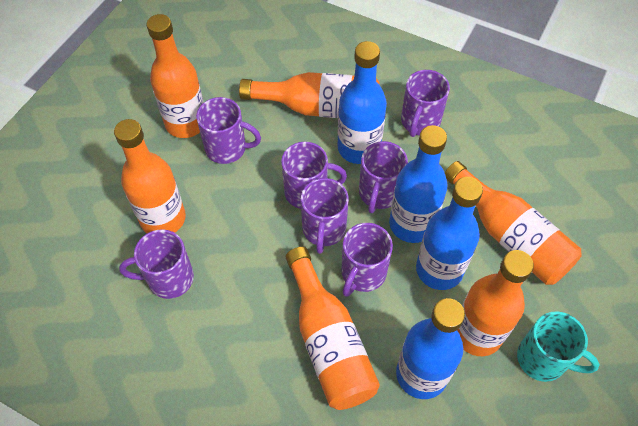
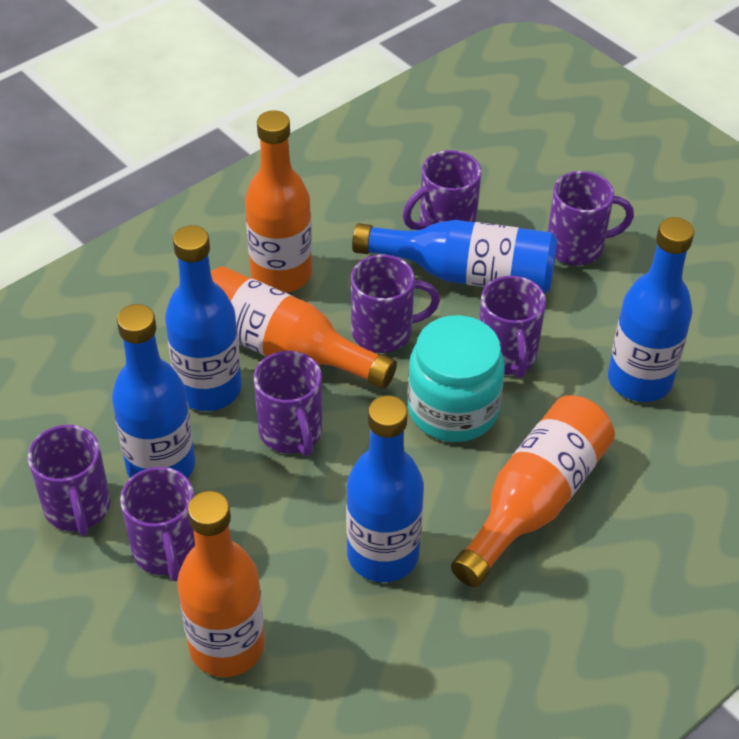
blue bottle: 4 -> 5
orange bottle: 6 -> 4
turquoise jar: 0 -> 1
turquoise mug: 1 -> 0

▬▬▬▬▬▬▬▬▬▬

[The problem]: Reproduce the data above word for word, but leave the images out.

[Reply]:
blue bottle: 4 -> 5
orange bottle: 6 -> 4
turquoise jar: 0 -> 1
turquoise mug: 1 -> 0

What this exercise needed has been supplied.